Return the data exactly, with all pictures removed.

Items listed in a dataset
((

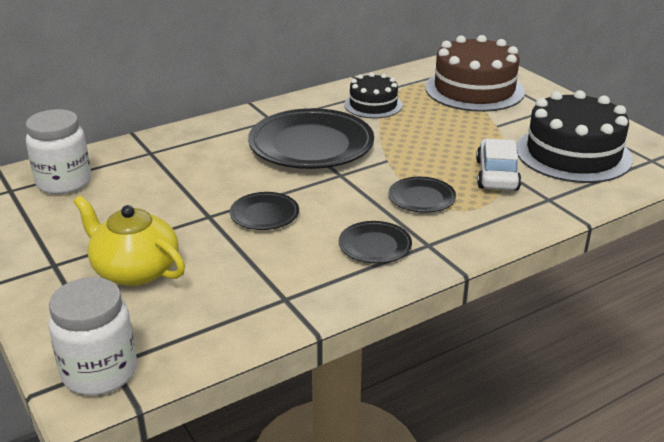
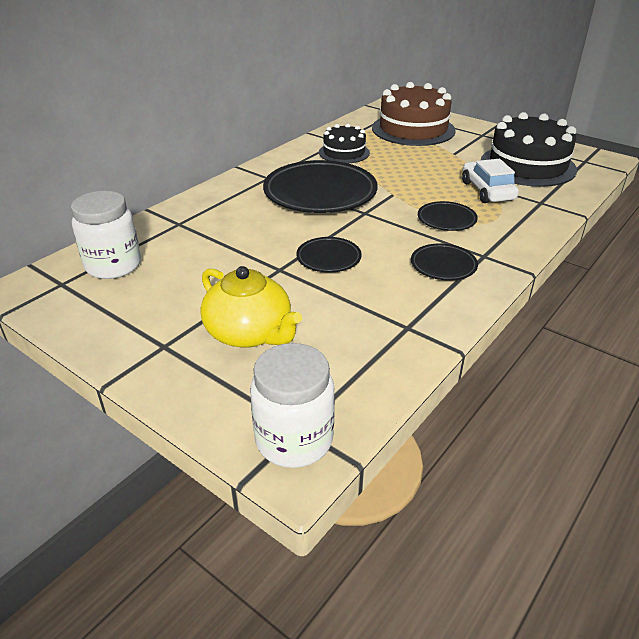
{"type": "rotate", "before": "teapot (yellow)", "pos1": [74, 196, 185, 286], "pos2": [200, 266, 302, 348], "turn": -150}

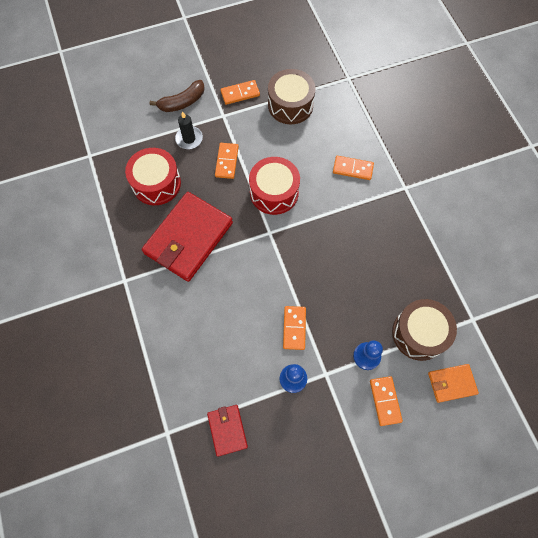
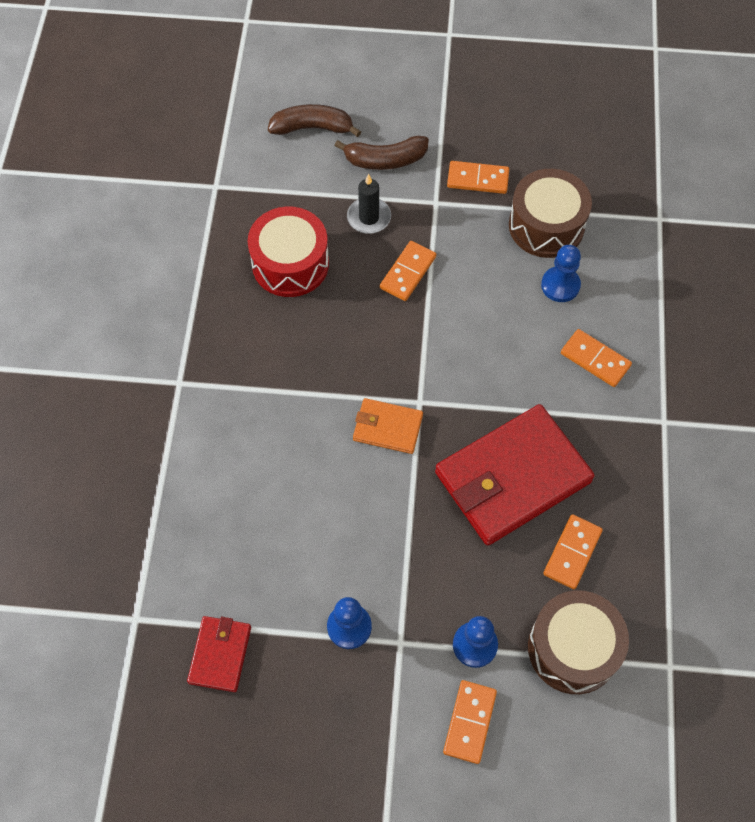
{"type": "delete", "before": "drum (red)", "pos1": [249, 157, 300, 215]}
{"type": "move", "before": "wallet (red)", "pos1": [142, 192, 233, 282], "pos2": [435, 404, 595, 546]}
{"type": "move", "before": "domino (orange)", "pos1": [283, 306, 306, 350], "pos2": [543, 514, 603, 589]}
{"type": "move", "before": "wallet (orange)", "pos1": [428, 364, 479, 403], "pos2": [353, 398, 423, 454]}
{"type": "insert", "after": "banana (brown)", "pos2": [268, 104, 361, 137]}
{"type": "insert", "after": "pawn (blue)", "pos2": [541, 245, 581, 302]}

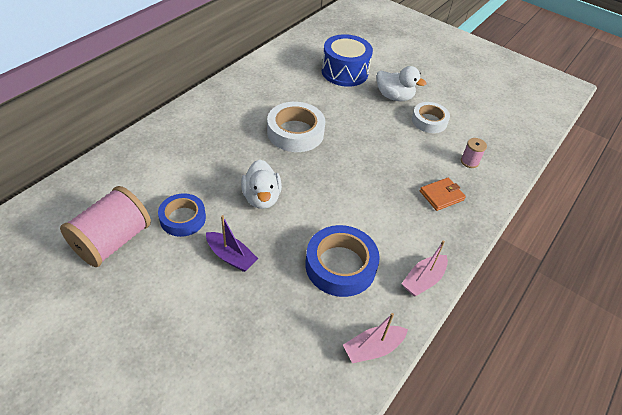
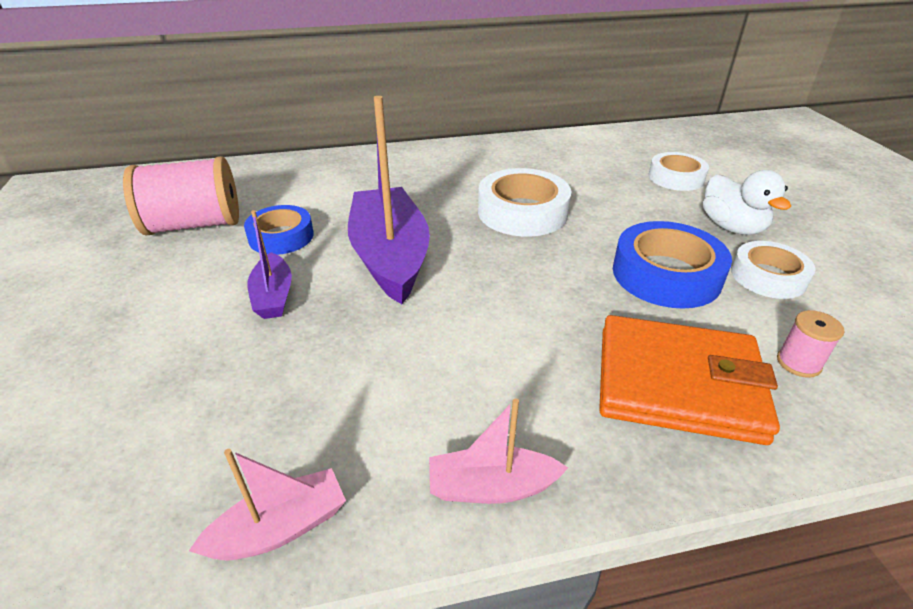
{"type": "replace", "before": "drum (blue)", "after": "tape (white)", "pos1": [322, 34, 373, 87], "pos2": [649, 152, 709, 191]}
{"type": "replace", "before": "duck (white)", "after": "boat (purple)", "pos1": [241, 159, 282, 209], "pos2": [348, 96, 430, 304]}
{"type": "resize", "before": "wallet (orange)", "pos1": [420, 178, 466, 211], "pos2": [599, 315, 780, 445], "scale": 2.01}
{"type": "move", "before": "tape (blue)", "pos1": [306, 225, 380, 297], "pos2": [613, 221, 732, 309]}
{"type": "rotate", "before": "boat (pink)", "pos1": [343, 313, 408, 363], "pos2": [189, 449, 346, 561], "turn": 135}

))

ANSWER BOX:
{"type": "rotate", "before": "teapot (yellow)", "pos1": [74, 196, 185, 286], "pos2": [200, 266, 302, 348], "turn": -150}

{"type": "delete", "before": "drum (red)", "pos1": [249, 157, 300, 215]}
{"type": "move", "before": "wallet (red)", "pos1": [142, 192, 233, 282], "pos2": [435, 404, 595, 546]}
{"type": "move", "before": "domino (orange)", "pos1": [283, 306, 306, 350], "pos2": [543, 514, 603, 589]}
{"type": "move", "before": "wallet (orange)", "pos1": [428, 364, 479, 403], "pos2": [353, 398, 423, 454]}
{"type": "insert", "after": "banana (brown)", "pos2": [268, 104, 361, 137]}
{"type": "insert", "after": "pawn (blue)", "pos2": [541, 245, 581, 302]}

{"type": "replace", "before": "drum (blue)", "after": "tape (white)", "pos1": [322, 34, 373, 87], "pos2": [649, 152, 709, 191]}
{"type": "replace", "before": "duck (white)", "after": "boat (purple)", "pos1": [241, 159, 282, 209], "pos2": [348, 96, 430, 304]}
{"type": "resize", "before": "wallet (orange)", "pos1": [420, 178, 466, 211], "pos2": [599, 315, 780, 445], "scale": 2.01}
{"type": "move", "before": "tape (blue)", "pos1": [306, 225, 380, 297], "pos2": [613, 221, 732, 309]}
{"type": "rotate", "before": "boat (pink)", "pos1": [343, 313, 408, 363], "pos2": [189, 449, 346, 561], "turn": 135}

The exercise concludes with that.